-- What you have to do --
For this task, copy all of the data below exactly and skip the pictures.

*** Opening Excerpted records ***

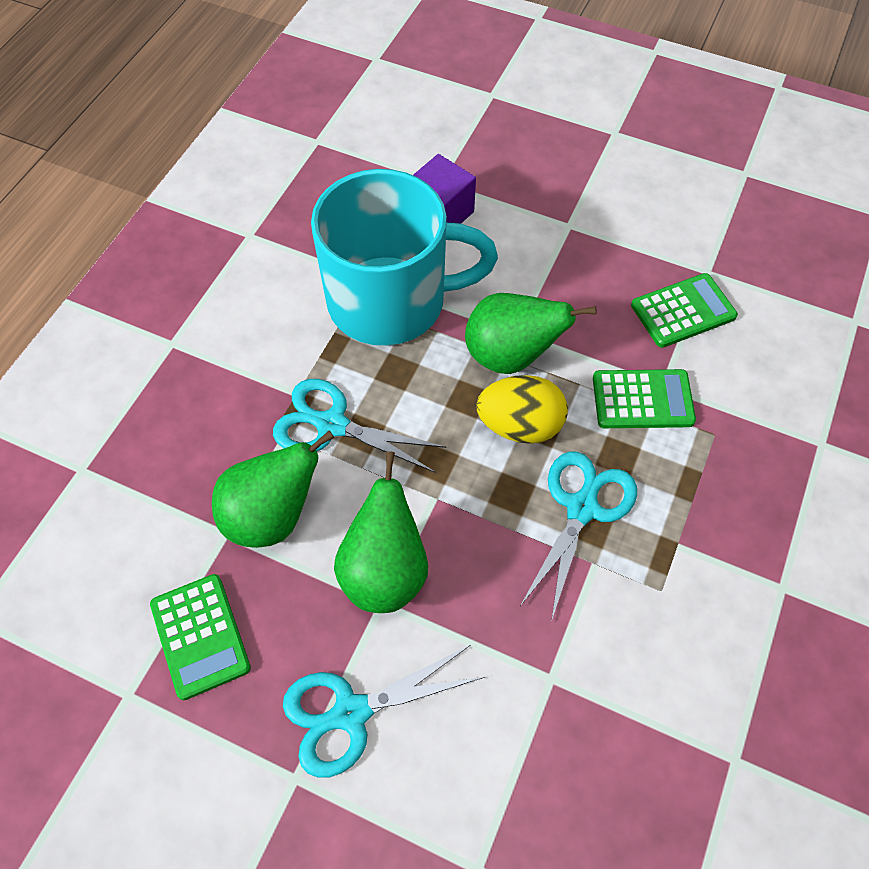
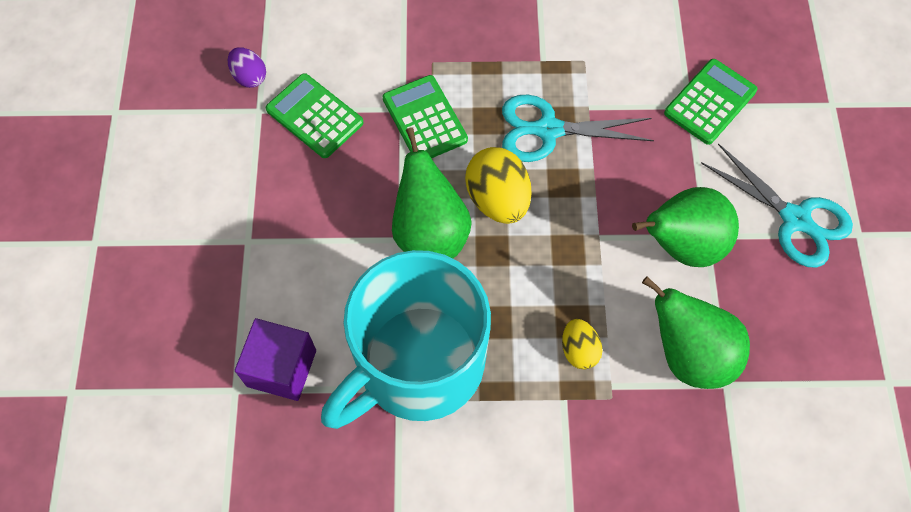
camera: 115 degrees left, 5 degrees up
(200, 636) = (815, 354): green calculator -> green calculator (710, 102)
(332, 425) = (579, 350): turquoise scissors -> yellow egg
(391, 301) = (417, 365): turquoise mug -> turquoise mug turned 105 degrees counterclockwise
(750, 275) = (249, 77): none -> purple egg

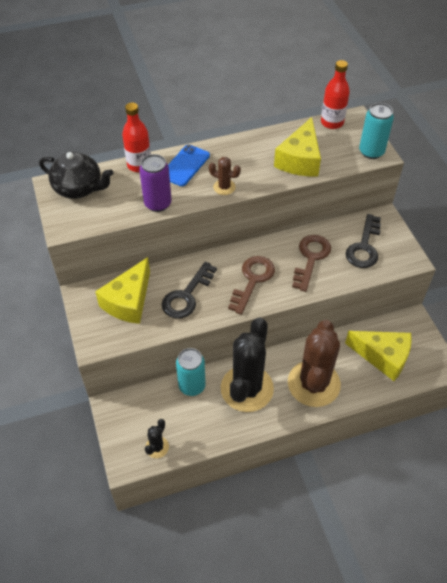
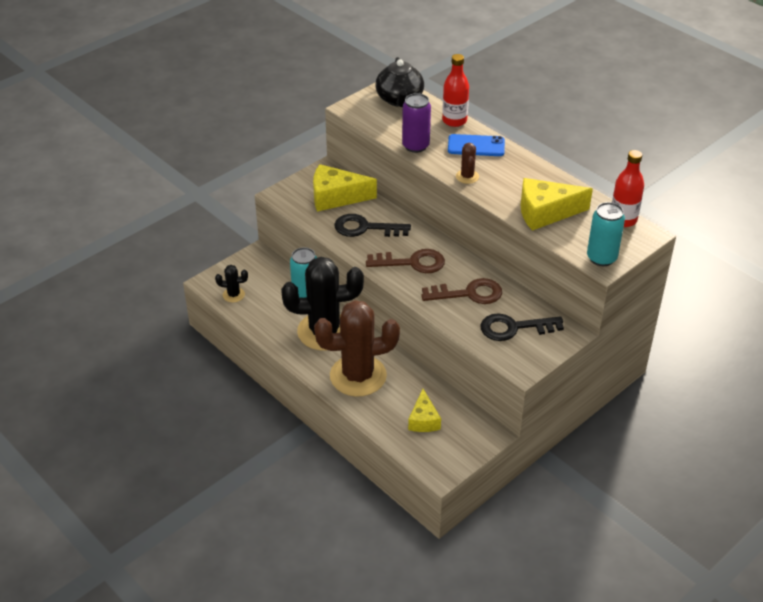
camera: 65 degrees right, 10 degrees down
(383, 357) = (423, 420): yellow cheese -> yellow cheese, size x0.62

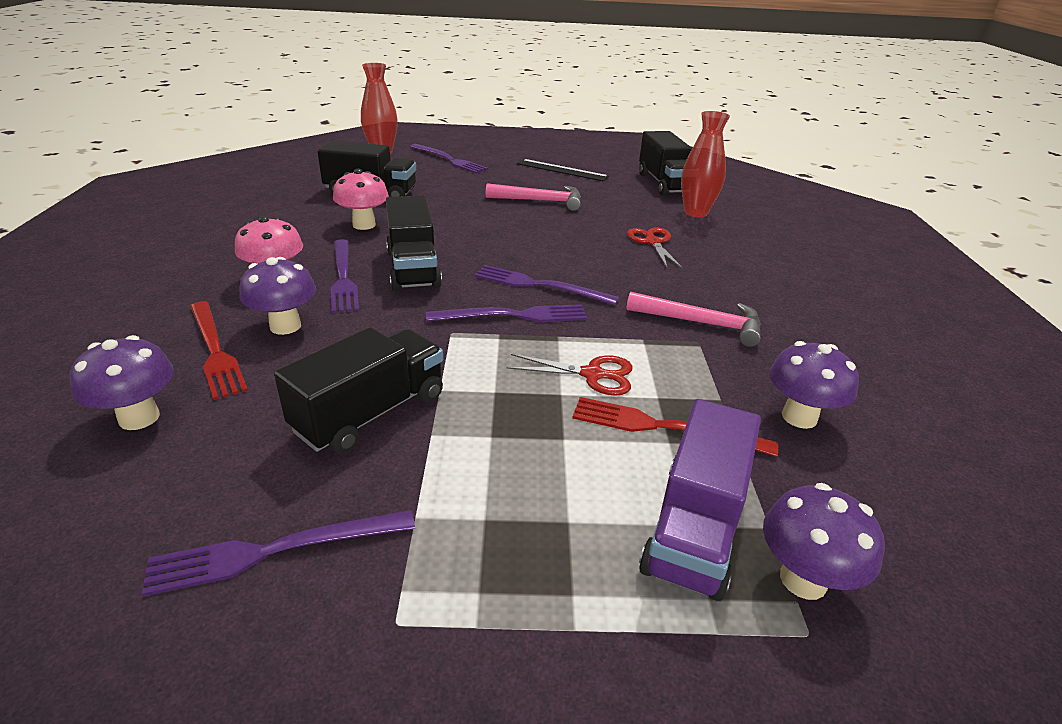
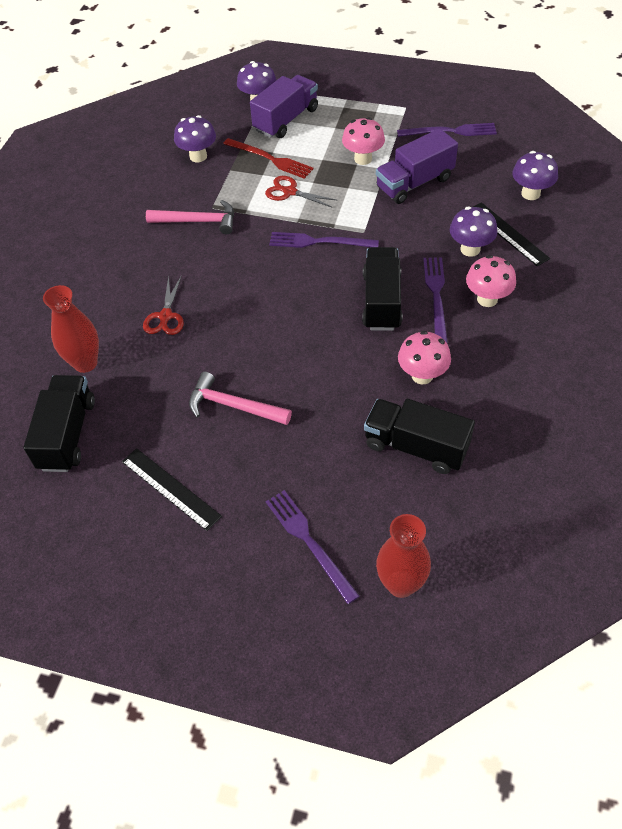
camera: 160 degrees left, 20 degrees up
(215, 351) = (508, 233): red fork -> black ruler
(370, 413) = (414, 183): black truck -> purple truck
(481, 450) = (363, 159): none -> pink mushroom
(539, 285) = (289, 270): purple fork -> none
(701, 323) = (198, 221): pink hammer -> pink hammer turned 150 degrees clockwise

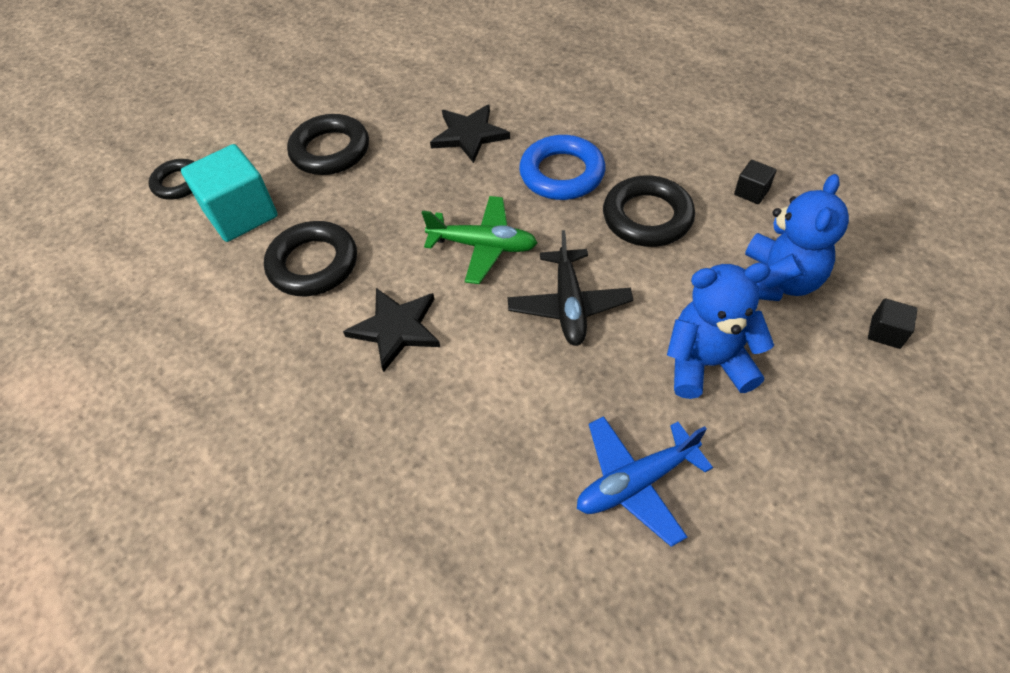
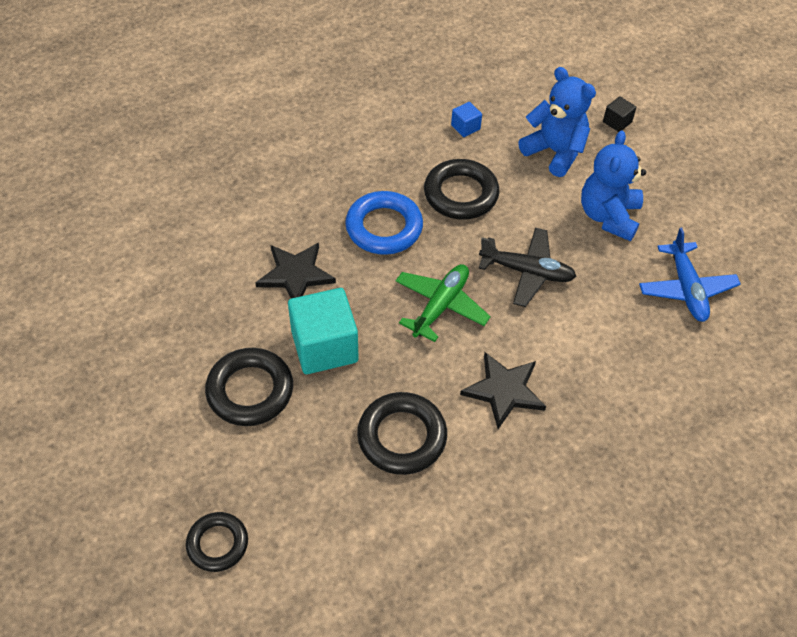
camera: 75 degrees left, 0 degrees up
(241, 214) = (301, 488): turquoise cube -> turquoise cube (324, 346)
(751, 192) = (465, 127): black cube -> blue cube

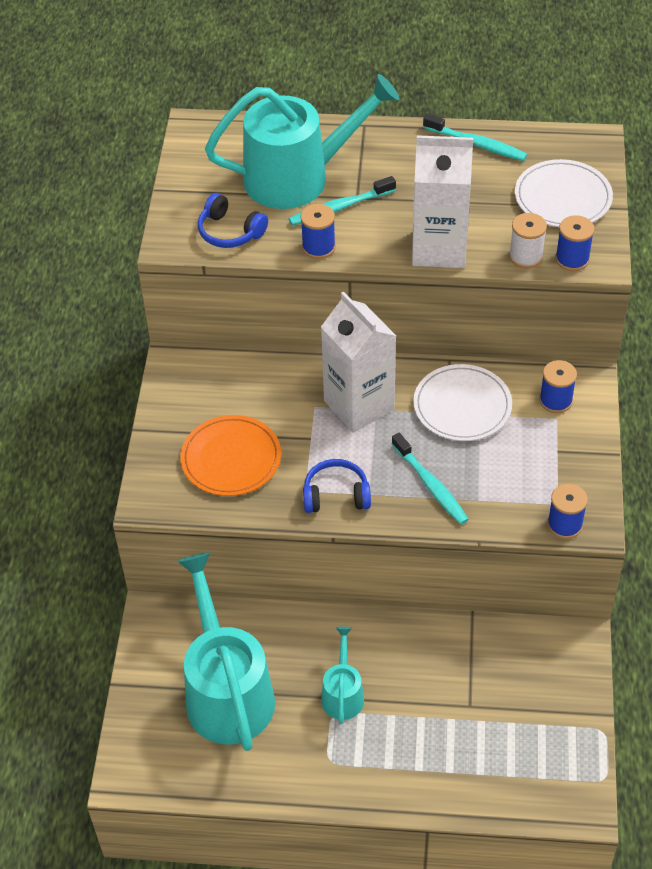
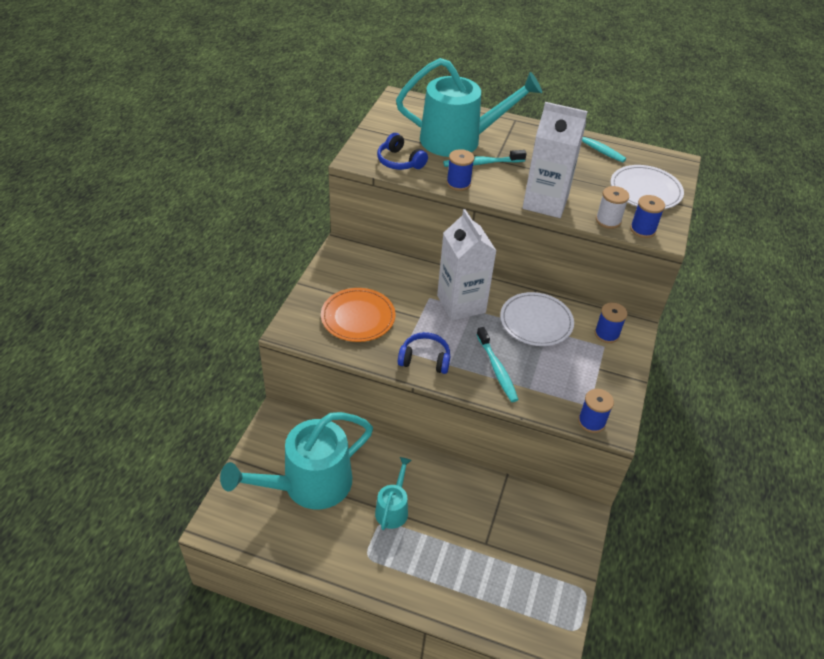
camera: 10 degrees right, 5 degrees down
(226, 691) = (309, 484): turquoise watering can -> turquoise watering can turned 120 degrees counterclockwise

*** Closing Excerpted records ***

-- Response area --
camera: 115 degrees left, 5 degrees up
(200, 636) = (815, 354): green calculator -> green calculator (710, 102)
(332, 425) = (579, 350): turquoise scissors -> yellow egg
(391, 301) = (417, 365): turquoise mug -> turquoise mug turned 105 degrees counterclockwise
(750, 275) = (249, 77): none -> purple egg

camera: 65 degrees right, 10 degrees down
(383, 357) = (423, 420): yellow cheese -> yellow cheese, size x0.62

camera: 160 degrees left, 20 degrees up
(215, 351) = (508, 233): red fork -> black ruler
(370, 413) = (414, 183): black truck -> purple truck
(481, 450) = (363, 159): none -> pink mushroom
(539, 285) = (289, 270): purple fork -> none
(701, 323) = (198, 221): pink hammer -> pink hammer turned 150 degrees clockwise

camera: 75 degrees left, 0 degrees up
(241, 214) = (301, 488): turquoise cube -> turquoise cube (324, 346)
(751, 192) = (465, 127): black cube -> blue cube

camera: 10 degrees right, 5 degrees down
(226, 691) = (309, 484): turquoise watering can -> turquoise watering can turned 120 degrees counterclockwise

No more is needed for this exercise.